REQUIRED TASK :: Arrange the lines of the material, starting at the one containing "order, is turned" and ending at the one containing "Looking at this image, can", as a Markdown table with the columns Row and Line. Leave out blank lines.
┄┄┄┄┄┄┄┄┄┄
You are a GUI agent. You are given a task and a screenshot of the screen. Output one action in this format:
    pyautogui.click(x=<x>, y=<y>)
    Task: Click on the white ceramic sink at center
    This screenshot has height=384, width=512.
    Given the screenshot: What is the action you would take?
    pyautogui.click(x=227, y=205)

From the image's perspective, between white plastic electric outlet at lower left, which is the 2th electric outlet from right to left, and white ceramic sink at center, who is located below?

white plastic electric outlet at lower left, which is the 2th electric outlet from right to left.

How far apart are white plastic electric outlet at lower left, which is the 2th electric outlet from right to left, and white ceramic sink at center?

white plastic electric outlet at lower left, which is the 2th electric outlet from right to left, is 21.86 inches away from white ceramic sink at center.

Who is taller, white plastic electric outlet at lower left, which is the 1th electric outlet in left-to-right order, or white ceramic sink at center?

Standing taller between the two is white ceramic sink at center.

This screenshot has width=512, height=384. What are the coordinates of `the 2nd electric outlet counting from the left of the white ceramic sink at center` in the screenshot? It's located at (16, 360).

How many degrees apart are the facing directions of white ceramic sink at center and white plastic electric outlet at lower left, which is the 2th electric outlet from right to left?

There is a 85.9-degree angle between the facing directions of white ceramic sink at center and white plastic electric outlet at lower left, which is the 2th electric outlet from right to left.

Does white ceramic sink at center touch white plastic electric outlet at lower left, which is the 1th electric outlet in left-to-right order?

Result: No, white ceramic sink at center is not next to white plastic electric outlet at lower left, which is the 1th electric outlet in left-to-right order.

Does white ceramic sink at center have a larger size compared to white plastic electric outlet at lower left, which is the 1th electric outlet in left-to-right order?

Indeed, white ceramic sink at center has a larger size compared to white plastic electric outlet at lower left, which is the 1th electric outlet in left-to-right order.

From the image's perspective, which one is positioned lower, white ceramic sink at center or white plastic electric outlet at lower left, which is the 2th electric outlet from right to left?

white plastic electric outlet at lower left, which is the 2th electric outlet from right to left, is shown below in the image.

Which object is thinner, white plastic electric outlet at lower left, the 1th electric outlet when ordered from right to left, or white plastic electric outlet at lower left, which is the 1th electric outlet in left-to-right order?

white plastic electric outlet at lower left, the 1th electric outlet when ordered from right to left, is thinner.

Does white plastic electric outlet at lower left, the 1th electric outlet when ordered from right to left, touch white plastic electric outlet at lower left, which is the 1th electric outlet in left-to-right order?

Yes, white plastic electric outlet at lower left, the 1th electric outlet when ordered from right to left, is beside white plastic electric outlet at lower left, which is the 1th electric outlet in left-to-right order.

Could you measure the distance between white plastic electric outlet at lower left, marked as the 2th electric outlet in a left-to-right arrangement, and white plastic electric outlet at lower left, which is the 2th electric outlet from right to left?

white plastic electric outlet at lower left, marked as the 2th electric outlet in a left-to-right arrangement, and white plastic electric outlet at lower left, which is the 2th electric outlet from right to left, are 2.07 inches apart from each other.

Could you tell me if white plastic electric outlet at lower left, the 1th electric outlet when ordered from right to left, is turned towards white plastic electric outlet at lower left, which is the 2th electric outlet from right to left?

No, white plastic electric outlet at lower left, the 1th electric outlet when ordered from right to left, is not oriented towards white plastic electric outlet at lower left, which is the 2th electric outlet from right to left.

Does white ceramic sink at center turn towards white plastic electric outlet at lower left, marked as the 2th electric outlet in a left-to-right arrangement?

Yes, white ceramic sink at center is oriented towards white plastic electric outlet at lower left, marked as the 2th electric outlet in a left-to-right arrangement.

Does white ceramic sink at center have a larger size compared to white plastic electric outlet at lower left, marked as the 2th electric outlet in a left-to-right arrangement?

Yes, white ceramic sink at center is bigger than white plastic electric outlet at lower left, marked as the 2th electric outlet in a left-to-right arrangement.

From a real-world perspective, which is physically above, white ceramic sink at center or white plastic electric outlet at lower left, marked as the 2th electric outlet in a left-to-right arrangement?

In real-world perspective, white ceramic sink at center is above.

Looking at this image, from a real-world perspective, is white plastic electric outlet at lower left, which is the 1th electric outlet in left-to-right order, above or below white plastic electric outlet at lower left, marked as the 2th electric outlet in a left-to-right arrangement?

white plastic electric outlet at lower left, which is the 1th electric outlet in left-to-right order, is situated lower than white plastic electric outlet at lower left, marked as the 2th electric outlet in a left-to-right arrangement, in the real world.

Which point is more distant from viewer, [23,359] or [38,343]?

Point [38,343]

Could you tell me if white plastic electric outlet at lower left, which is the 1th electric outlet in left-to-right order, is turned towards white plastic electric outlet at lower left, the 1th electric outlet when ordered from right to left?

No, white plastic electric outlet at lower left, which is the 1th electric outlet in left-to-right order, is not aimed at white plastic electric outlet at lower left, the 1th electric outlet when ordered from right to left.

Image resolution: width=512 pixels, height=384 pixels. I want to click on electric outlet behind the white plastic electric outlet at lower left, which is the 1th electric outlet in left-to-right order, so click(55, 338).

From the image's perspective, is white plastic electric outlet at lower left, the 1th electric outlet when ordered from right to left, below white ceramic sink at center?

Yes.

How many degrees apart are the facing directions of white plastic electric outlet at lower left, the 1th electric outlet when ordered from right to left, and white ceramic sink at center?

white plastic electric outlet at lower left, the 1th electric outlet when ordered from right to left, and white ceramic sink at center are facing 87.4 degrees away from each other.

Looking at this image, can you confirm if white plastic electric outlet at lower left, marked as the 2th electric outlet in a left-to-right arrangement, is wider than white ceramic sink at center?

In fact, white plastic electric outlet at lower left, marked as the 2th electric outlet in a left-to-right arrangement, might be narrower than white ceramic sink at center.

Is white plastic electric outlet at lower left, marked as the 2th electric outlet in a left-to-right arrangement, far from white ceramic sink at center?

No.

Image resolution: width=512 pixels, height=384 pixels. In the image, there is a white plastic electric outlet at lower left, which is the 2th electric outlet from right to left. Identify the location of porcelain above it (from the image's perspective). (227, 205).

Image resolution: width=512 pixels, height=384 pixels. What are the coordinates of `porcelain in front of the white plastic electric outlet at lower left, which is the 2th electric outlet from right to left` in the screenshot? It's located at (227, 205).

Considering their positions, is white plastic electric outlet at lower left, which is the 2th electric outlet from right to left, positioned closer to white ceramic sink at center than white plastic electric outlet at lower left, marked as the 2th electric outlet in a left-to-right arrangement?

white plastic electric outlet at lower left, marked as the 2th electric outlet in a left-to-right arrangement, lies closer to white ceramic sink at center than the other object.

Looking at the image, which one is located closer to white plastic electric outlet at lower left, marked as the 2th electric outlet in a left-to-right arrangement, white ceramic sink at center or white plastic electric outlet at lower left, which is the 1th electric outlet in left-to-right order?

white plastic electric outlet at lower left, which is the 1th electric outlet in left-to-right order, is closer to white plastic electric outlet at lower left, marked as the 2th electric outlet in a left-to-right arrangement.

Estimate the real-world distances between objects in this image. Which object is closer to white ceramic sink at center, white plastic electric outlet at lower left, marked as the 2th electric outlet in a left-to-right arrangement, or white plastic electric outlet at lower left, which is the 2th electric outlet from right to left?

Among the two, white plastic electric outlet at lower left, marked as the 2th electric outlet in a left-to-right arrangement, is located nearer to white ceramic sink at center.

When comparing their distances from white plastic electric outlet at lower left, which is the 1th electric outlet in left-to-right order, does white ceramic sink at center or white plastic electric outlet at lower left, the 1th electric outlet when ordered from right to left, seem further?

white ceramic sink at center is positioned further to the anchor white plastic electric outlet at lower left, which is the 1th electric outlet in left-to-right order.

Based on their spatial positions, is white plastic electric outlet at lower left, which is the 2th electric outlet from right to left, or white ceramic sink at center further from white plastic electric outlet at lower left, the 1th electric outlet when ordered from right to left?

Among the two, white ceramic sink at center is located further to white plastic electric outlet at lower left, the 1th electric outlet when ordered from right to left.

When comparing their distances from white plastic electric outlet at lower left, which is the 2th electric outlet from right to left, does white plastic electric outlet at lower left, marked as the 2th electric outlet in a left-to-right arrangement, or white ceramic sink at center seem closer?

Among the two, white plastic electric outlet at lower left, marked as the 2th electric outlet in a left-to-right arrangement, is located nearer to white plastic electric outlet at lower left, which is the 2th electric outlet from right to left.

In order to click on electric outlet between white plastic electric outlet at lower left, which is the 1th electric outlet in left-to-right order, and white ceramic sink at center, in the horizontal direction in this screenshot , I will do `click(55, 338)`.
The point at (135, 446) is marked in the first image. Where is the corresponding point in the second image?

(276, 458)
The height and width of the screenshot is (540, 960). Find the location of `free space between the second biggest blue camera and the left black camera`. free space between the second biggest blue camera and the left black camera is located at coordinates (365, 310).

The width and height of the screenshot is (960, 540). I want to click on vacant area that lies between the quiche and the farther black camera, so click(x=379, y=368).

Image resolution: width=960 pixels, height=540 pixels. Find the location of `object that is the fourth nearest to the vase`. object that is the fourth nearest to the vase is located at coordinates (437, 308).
┄┄┄┄┄┄┄┄┄┄
SOLUTION TO THE EXERCISE ::
| Row | Line |
|---|---|
| 1 | Could you tell me if white plastic electric outlet at lower left, which is the 1th electric outlet in left-to-right order, is turned towards white plastic electric outlet at lower left, the 1th electric outlet when ordered from right to left? |
| 2 | No, white plastic electric outlet at lower left, which is the 1th electric outlet in left-to-right order, is not aimed at white plastic electric outlet at lower left, the 1th electric outlet when ordered from right to left. |
| 3 | Image resolution: width=512 pixels, height=384 pixels. I want to click on electric outlet behind the white plastic electric outlet at lower left, which is the 1th electric outlet in left-to-right order, so click(55, 338). |
| 4 | From the image's perspective, is white plastic electric outlet at lower left, the 1th electric outlet when ordered from right to left, below white ceramic sink at center? |
| 5 | Yes. |
| 6 | How many degrees apart are the facing directions of white plastic electric outlet at lower left, the 1th electric outlet when ordered from right to left, and white ceramic sink at center? |
| 7 | white plastic electric outlet at lower left, the 1th electric outlet when ordered from right to left, and white ceramic sink at center are facing 87.4 degrees away from each other. |
| 8 | Looking at this image, can you confirm if white plastic electric outlet at lower left, marked as the 2th electric outlet in a left-to-right arrangement, is wider than white ceramic sink at center? |